─── Entries supplied ───
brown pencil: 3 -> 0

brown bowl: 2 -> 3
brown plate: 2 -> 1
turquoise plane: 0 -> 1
───
─── Entries supplied ───
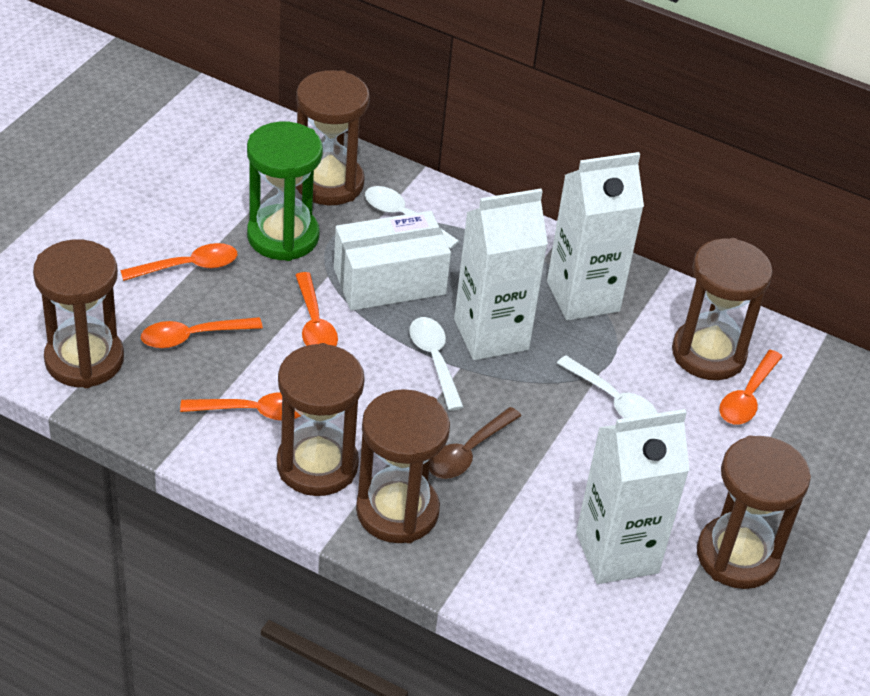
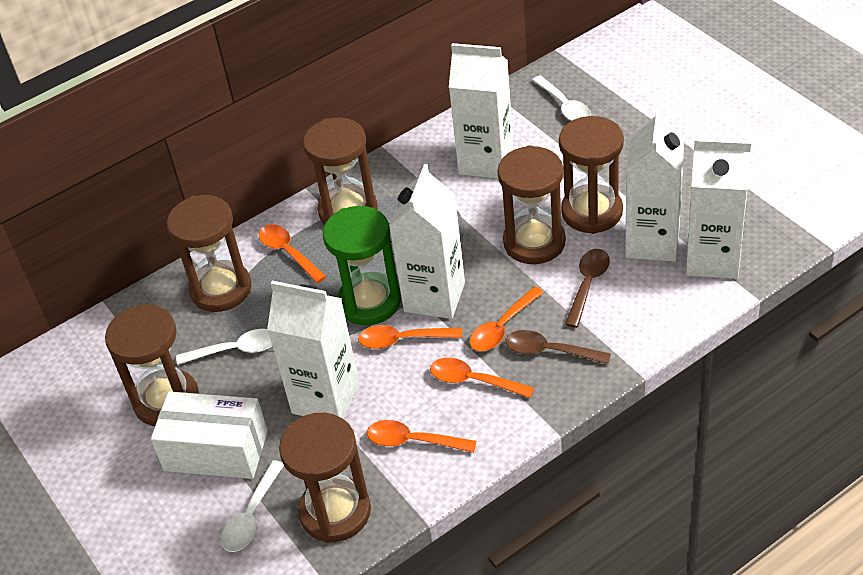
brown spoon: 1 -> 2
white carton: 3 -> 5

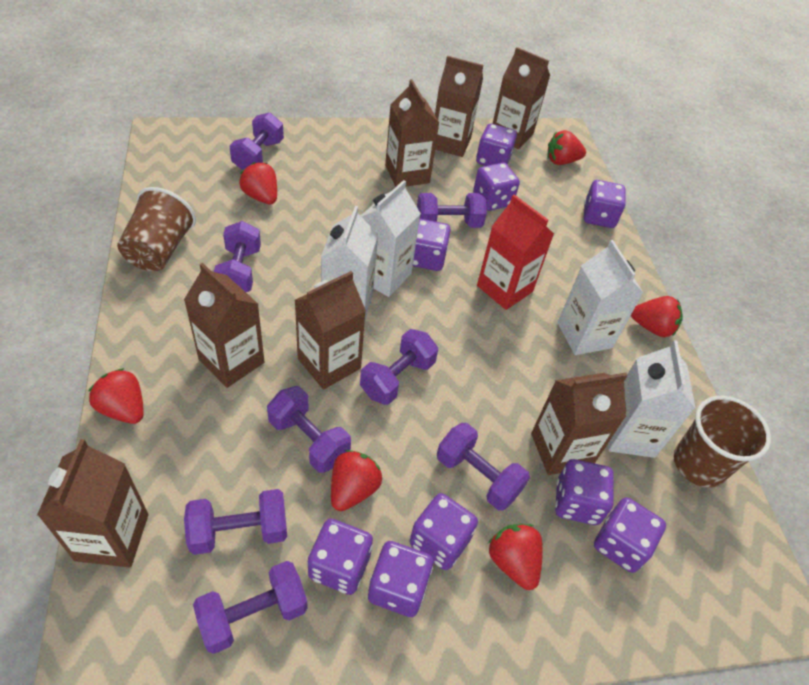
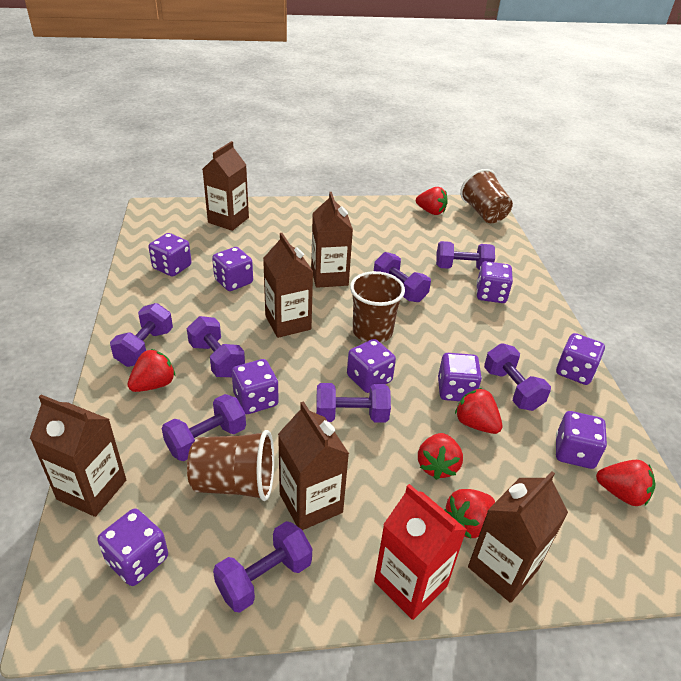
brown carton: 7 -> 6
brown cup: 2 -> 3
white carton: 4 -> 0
───
─── Entries supplied ───
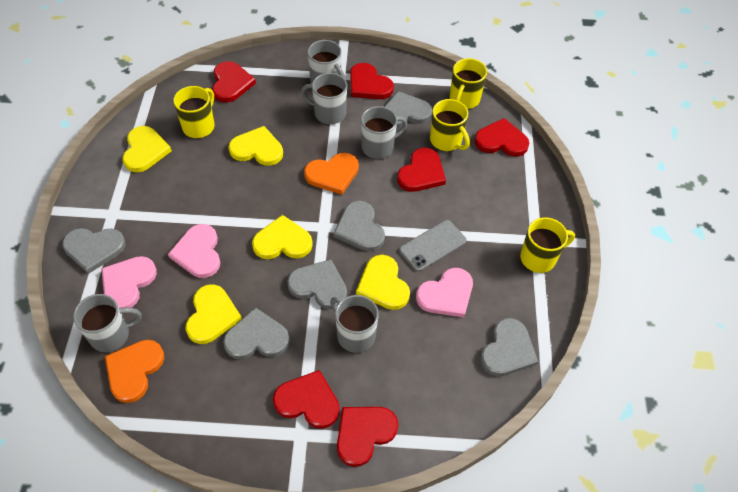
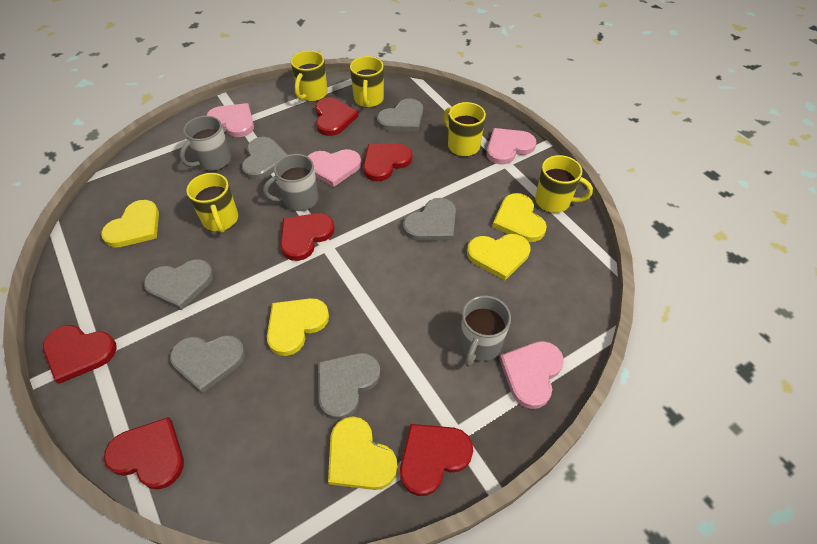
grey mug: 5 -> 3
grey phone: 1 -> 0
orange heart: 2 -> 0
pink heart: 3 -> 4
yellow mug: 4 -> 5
───
Directions for this task:
With pictures omitted, repeat the entries above word for word from the line holding "white carton: 3 -> 5" down to the line holding "white carton: 4 -> 0", keeping both of those lines.

Task solution:
white carton: 3 -> 5

brown carton: 7 -> 6
brown cup: 2 -> 3
white carton: 4 -> 0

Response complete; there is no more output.